_Exercise aim_
The material below is to be copied exactly from the line with "gray circle: (118, 43) -> (94, 16), moved" up to and including the line with "purple square: (766, 680)", with nothing else kept and no pictures.

_Supplied records_
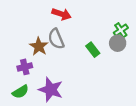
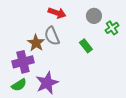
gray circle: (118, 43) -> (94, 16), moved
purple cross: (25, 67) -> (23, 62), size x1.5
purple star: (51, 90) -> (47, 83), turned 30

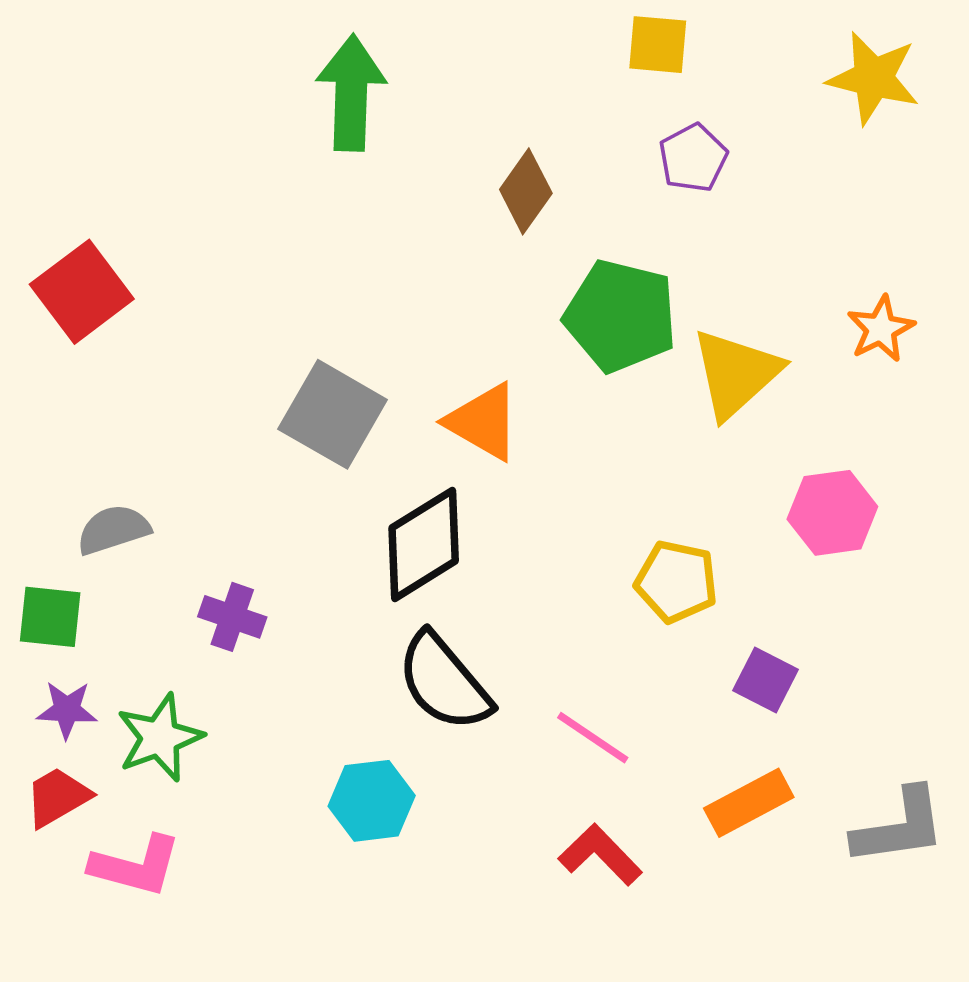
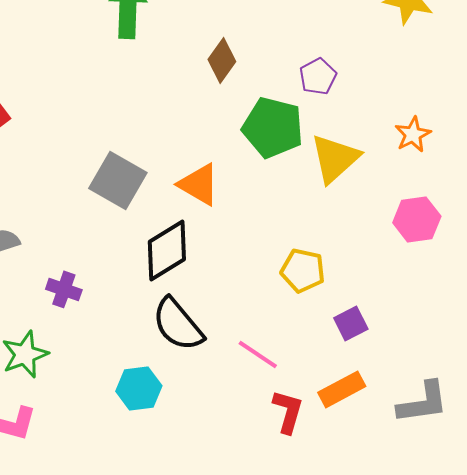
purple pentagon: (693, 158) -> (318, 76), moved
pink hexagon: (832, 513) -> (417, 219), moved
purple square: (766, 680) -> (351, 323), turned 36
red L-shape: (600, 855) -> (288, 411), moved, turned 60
==
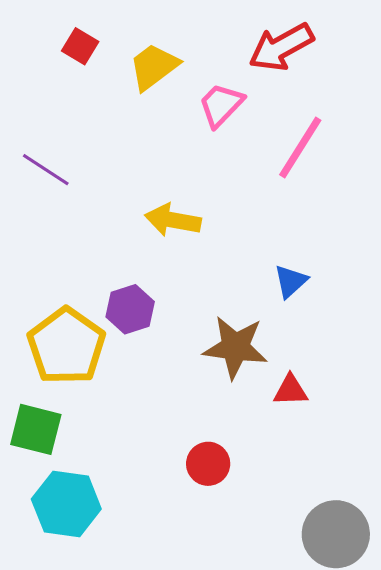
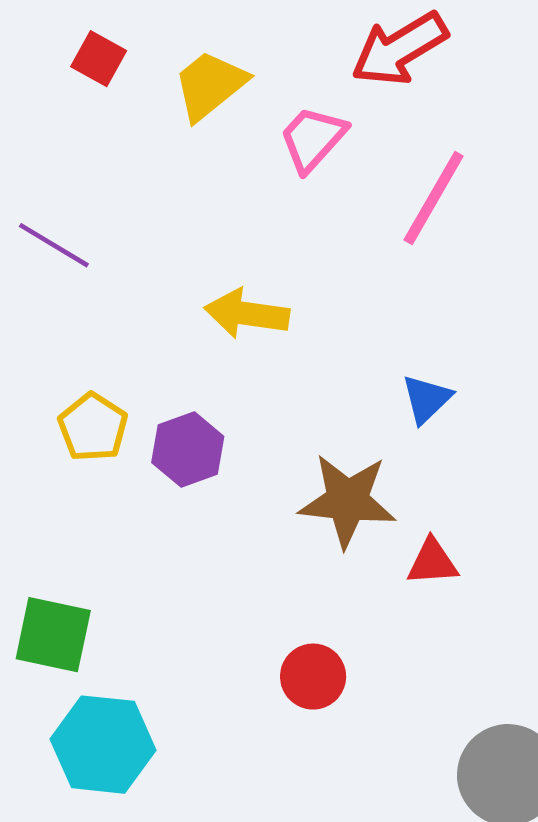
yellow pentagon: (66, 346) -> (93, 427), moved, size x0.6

_Solution for this exercise_
gray circle: (118, 43) -> (94, 16), moved
purple cross: (25, 67) -> (23, 62), size x1.5
purple star: (51, 90) -> (47, 83), turned 30

purple pentagon: (693, 158) -> (318, 76), moved
pink hexagon: (832, 513) -> (417, 219), moved
purple square: (766, 680) -> (351, 323), turned 36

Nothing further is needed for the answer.